• **The task**: Every line with "desk" in it should be copied from the data.

• **Records for the exercise**:
══════

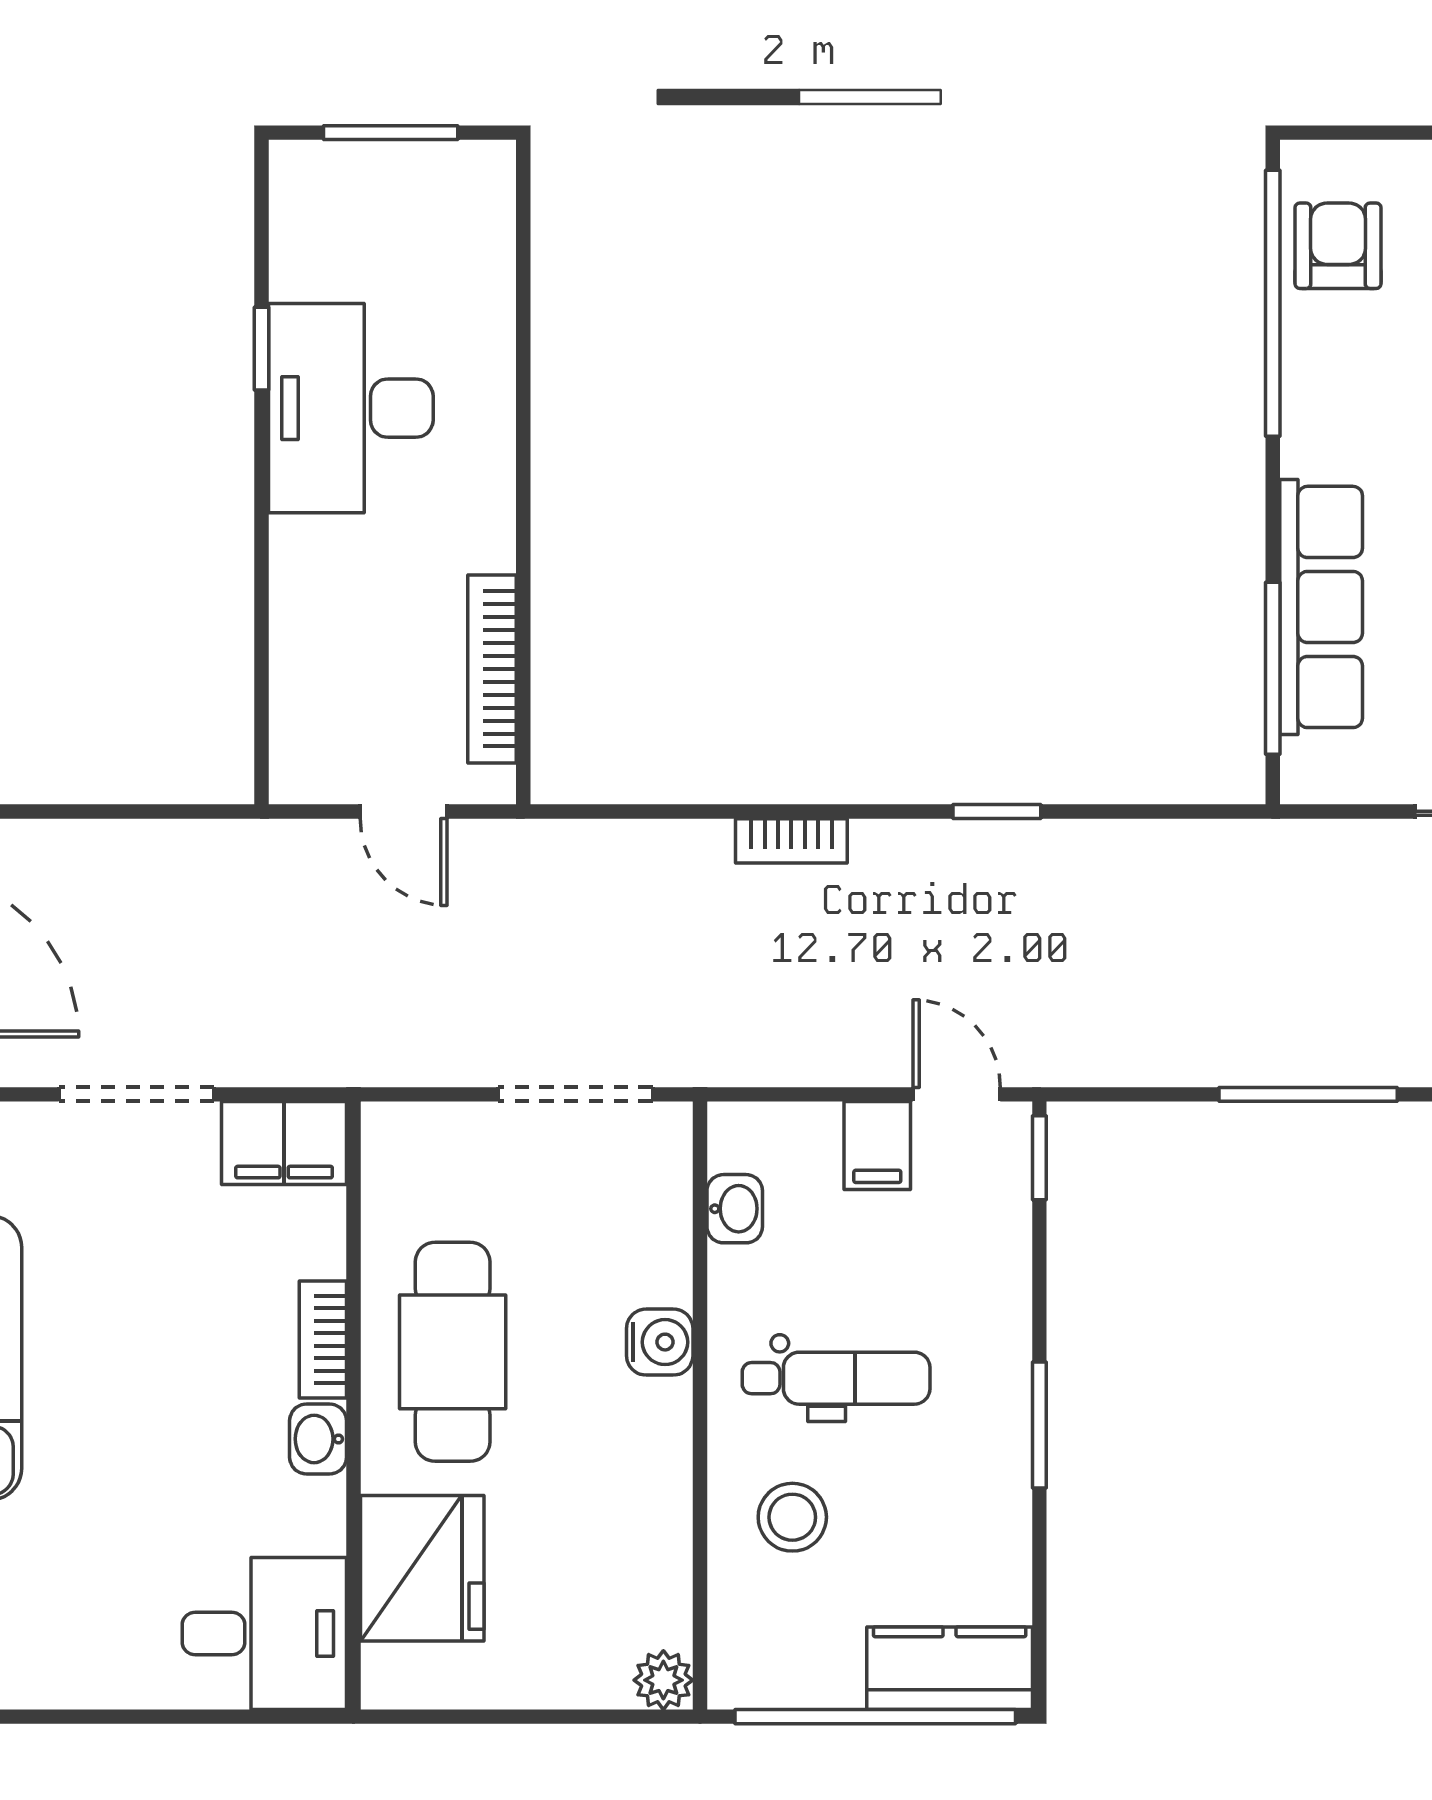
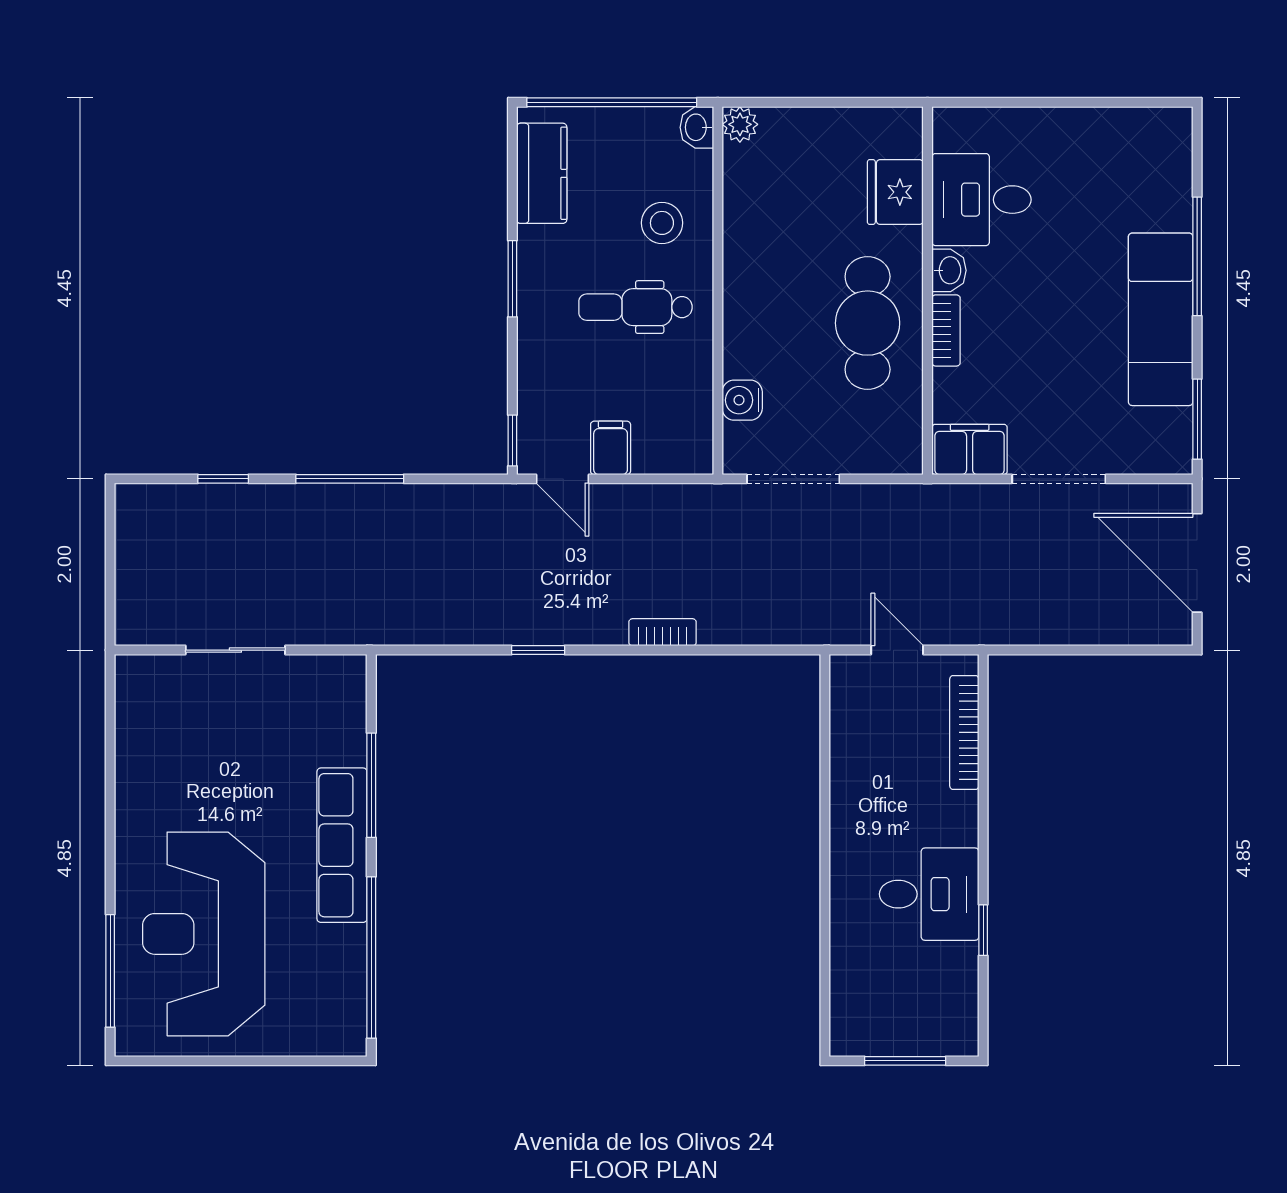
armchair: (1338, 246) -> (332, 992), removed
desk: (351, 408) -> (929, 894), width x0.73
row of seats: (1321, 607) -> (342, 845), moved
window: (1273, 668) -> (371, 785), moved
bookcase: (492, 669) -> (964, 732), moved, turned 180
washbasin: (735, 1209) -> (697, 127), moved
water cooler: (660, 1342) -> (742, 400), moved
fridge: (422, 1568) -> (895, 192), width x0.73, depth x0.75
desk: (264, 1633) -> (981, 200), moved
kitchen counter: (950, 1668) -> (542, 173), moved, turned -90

══════

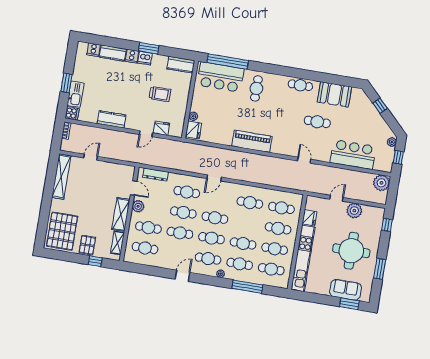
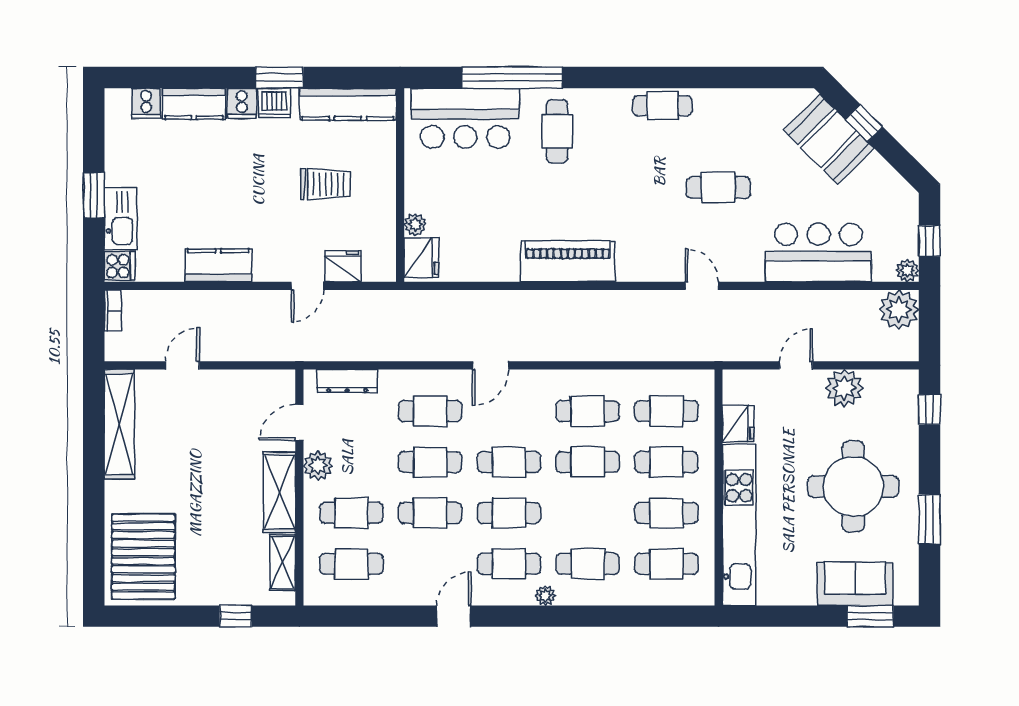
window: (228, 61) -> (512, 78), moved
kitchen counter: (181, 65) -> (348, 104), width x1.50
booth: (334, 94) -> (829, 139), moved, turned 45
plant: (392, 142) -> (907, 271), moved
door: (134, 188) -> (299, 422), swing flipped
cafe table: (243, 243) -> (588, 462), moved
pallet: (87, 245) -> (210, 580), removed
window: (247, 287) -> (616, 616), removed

══════

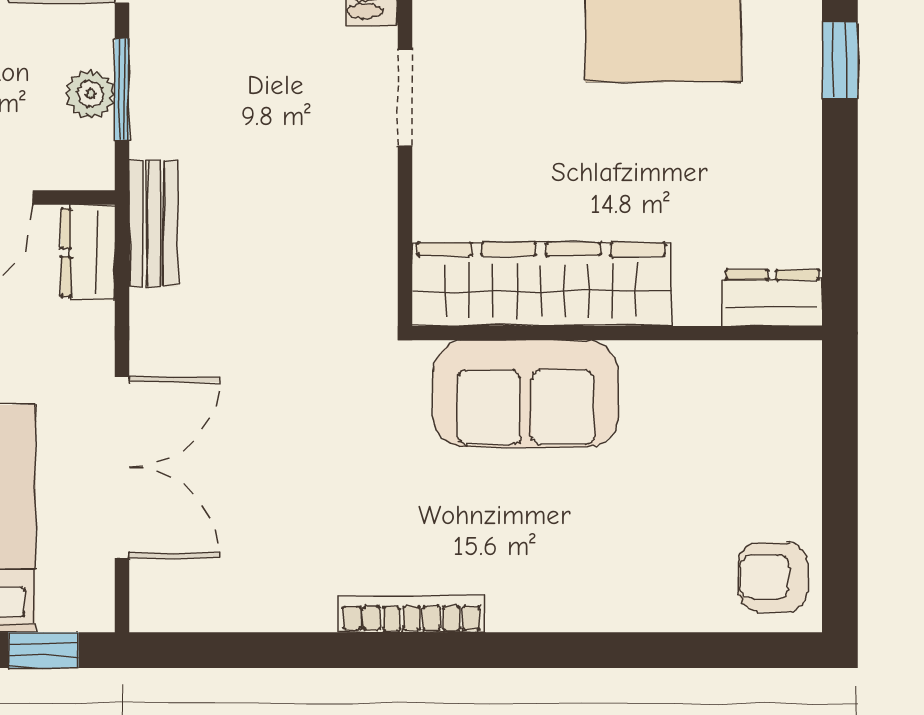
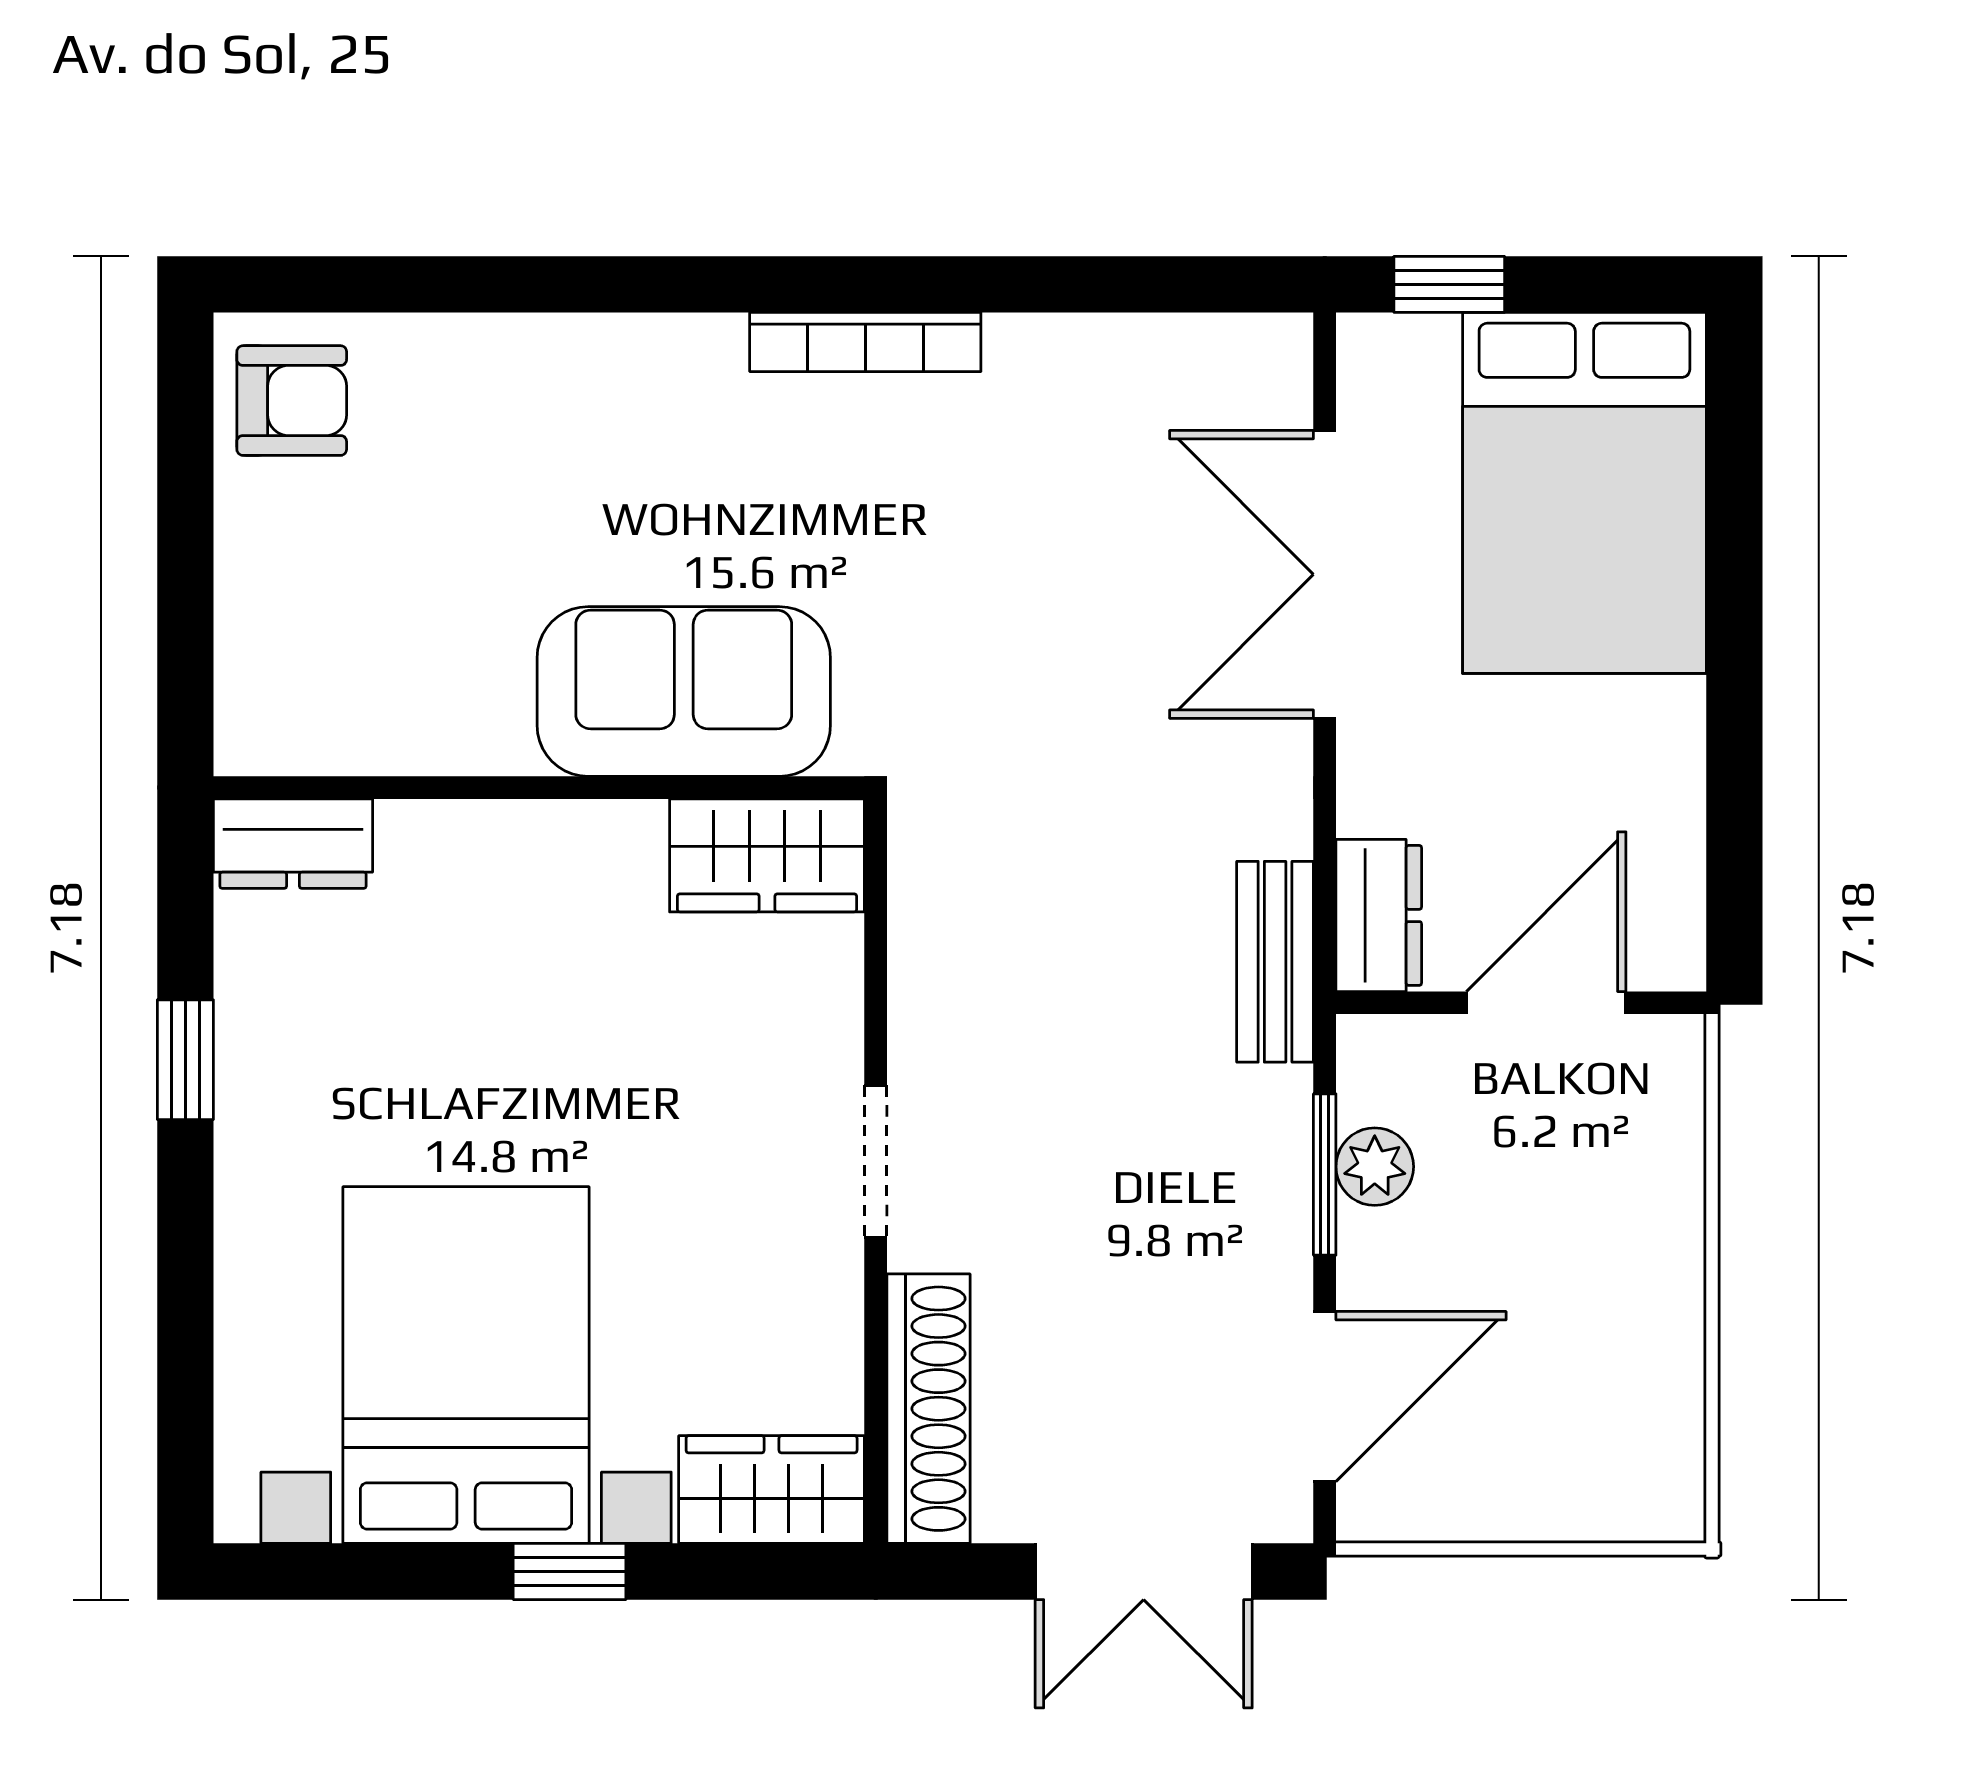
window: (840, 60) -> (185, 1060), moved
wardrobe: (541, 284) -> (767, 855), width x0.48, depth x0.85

══════

• **Response area**:
desk: (351, 408) -> (929, 894), width x0.73
desk: (264, 1633) -> (981, 200), moved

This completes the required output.